Assignment
What's needed is an exact copy of all the data below, without pictures.

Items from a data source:
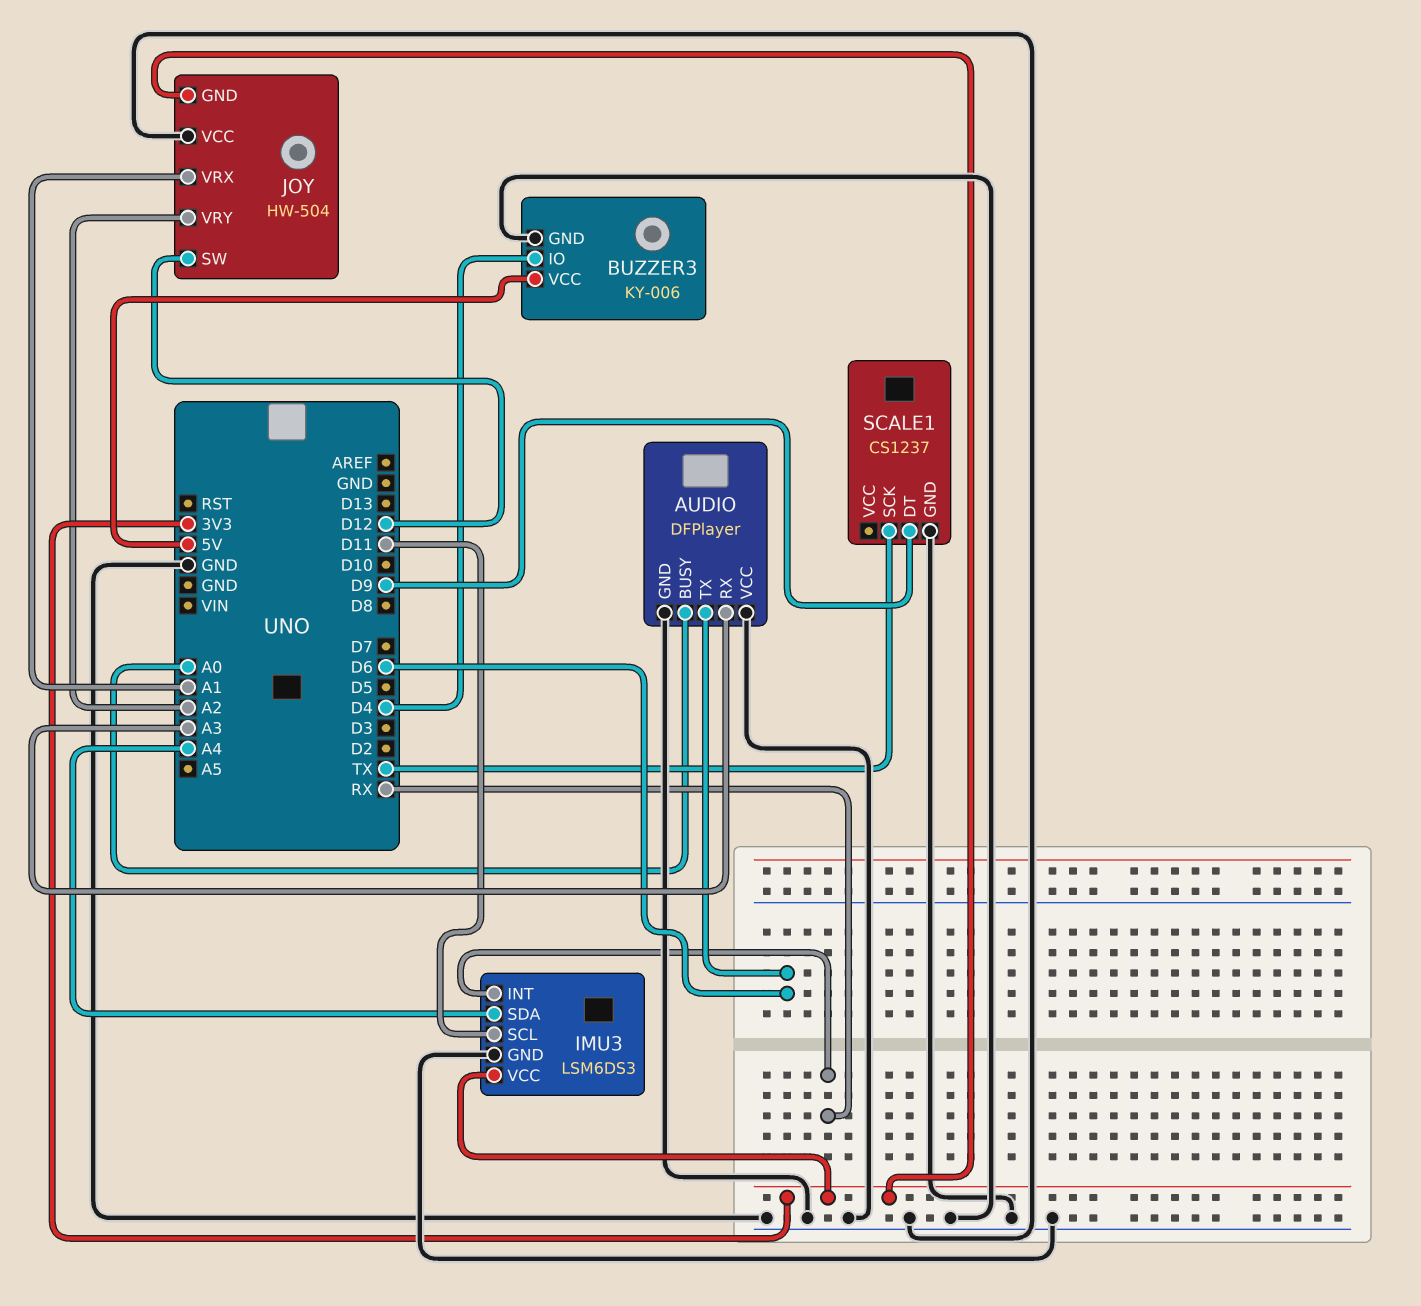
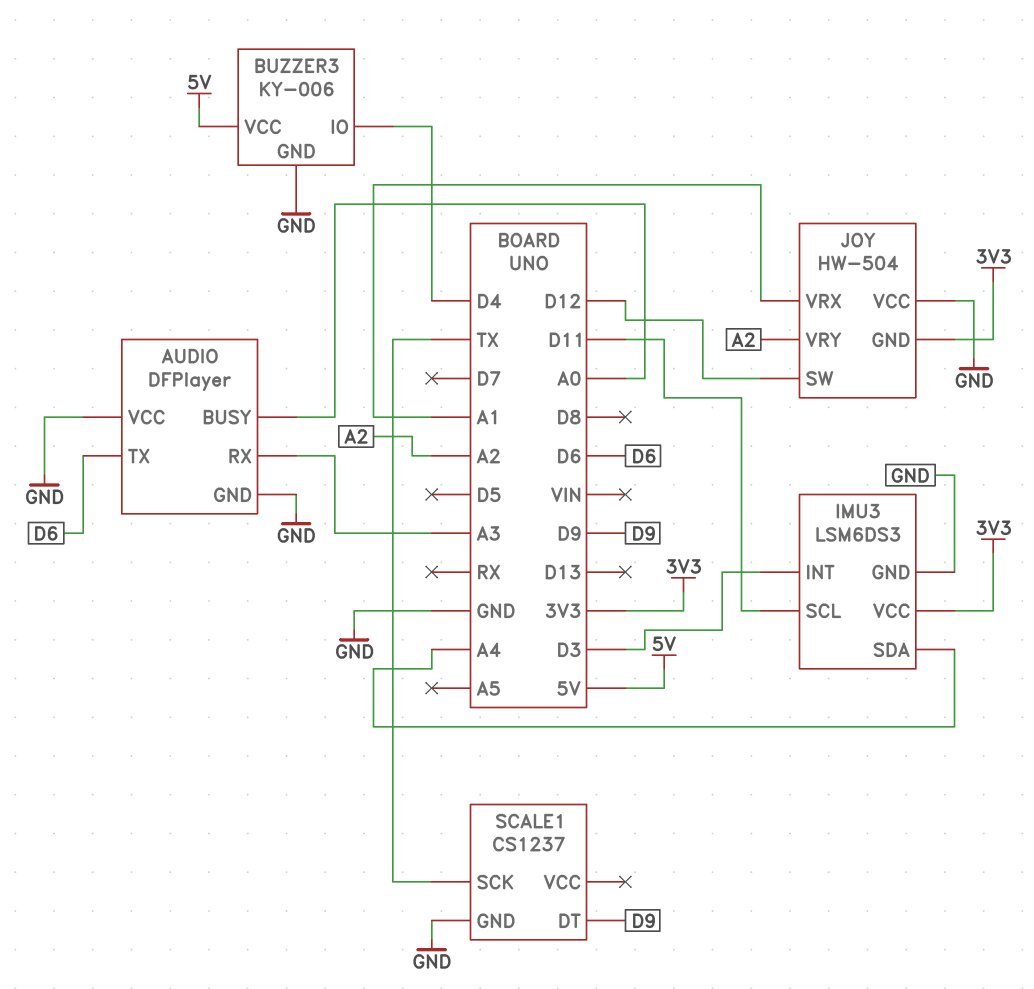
IMU3 pin INT: RX -> D3

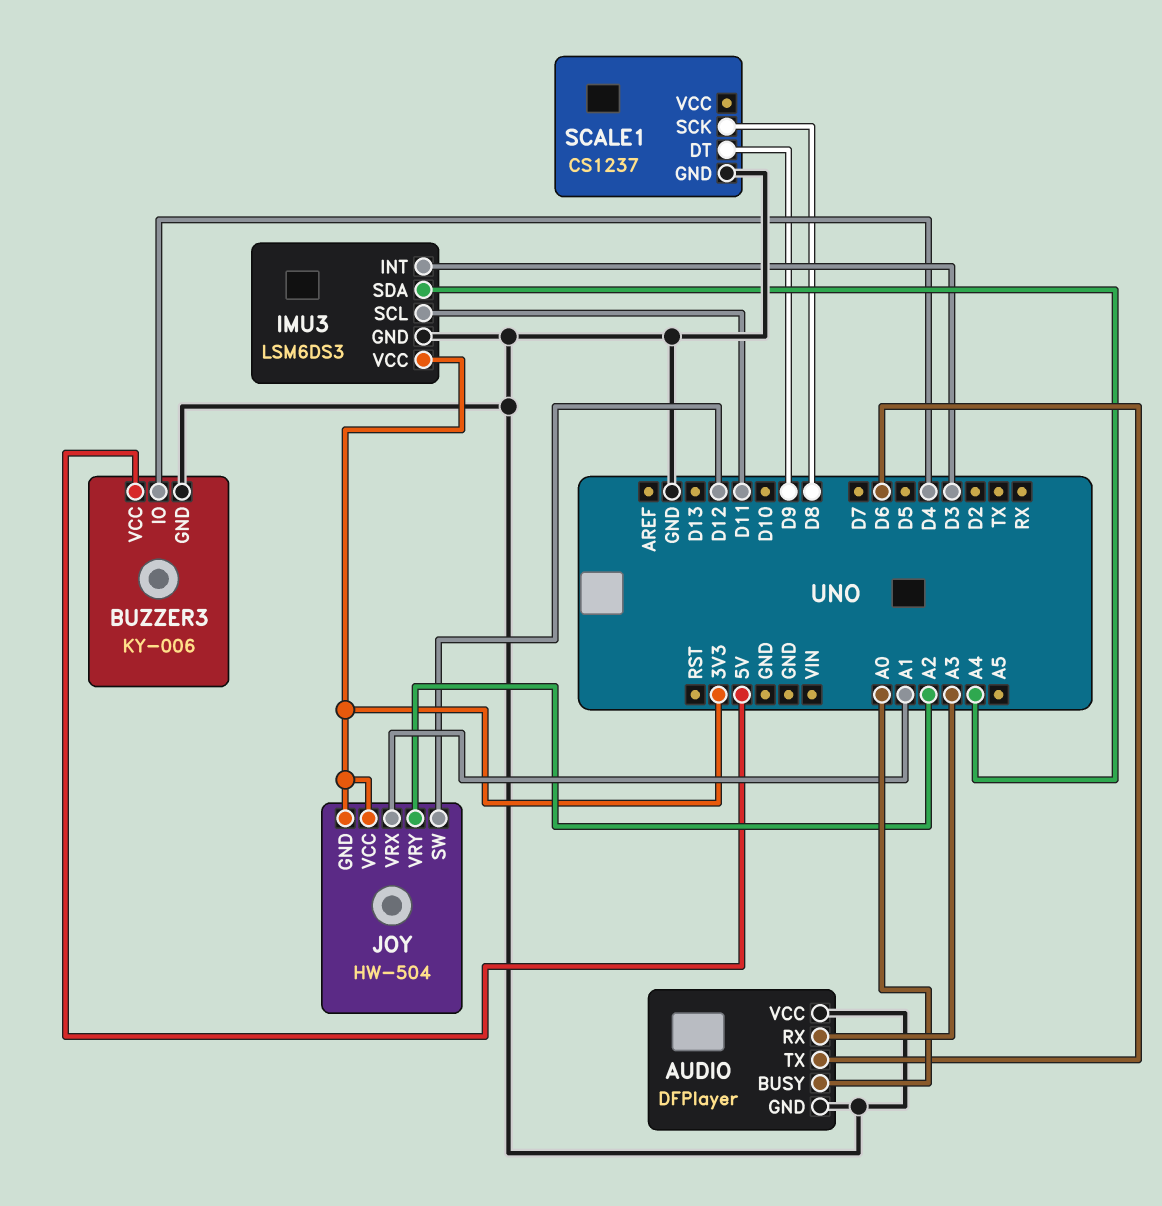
JOY pin VCC: GND -> 3V3
SCALE1 pin SCK: TX -> D8

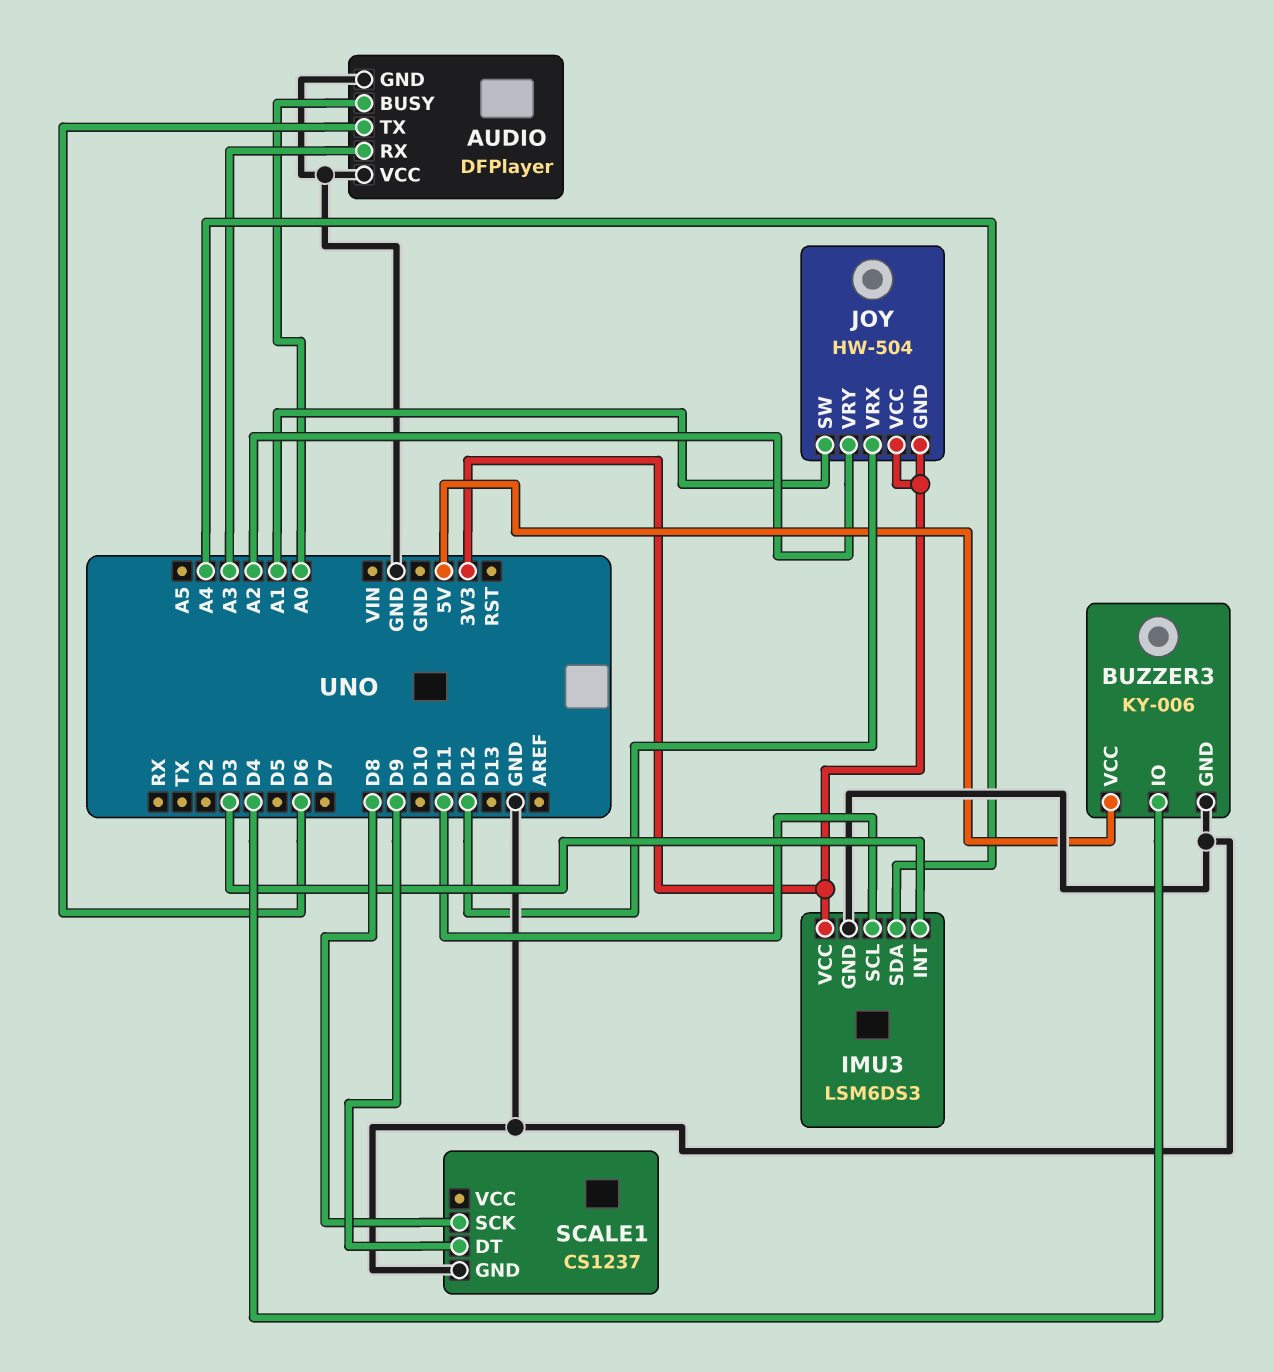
JOY pin SW: D12 -> A1
JOY pin VRX: A1 -> D12

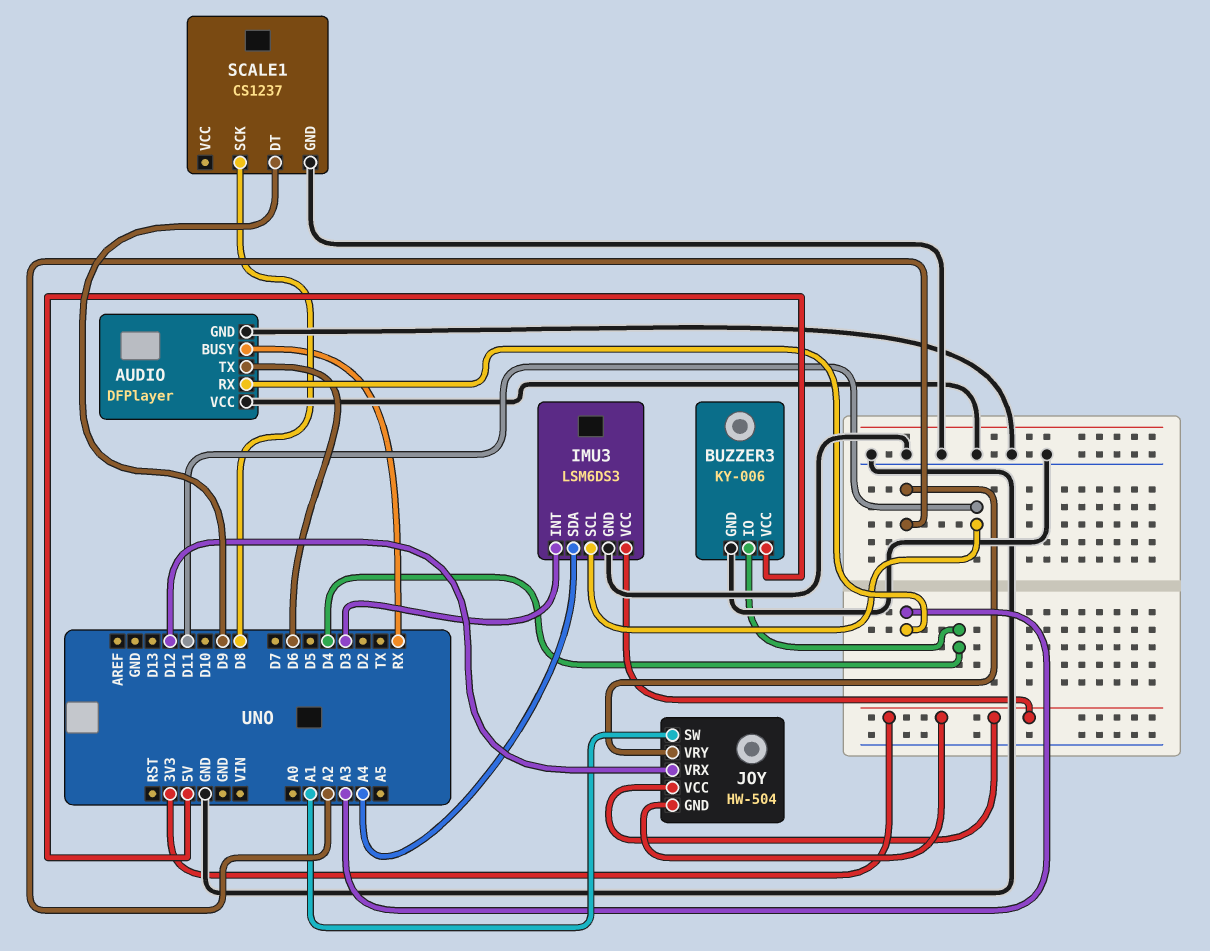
AUDIO pin BUSY: A0 -> RX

Task result
IMU3 pin INT: RX -> D3

JOY pin VCC: GND -> 3V3
SCALE1 pin SCK: TX -> D8

JOY pin SW: D12 -> A1
JOY pin VRX: A1 -> D12

AUDIO pin BUSY: A0 -> RX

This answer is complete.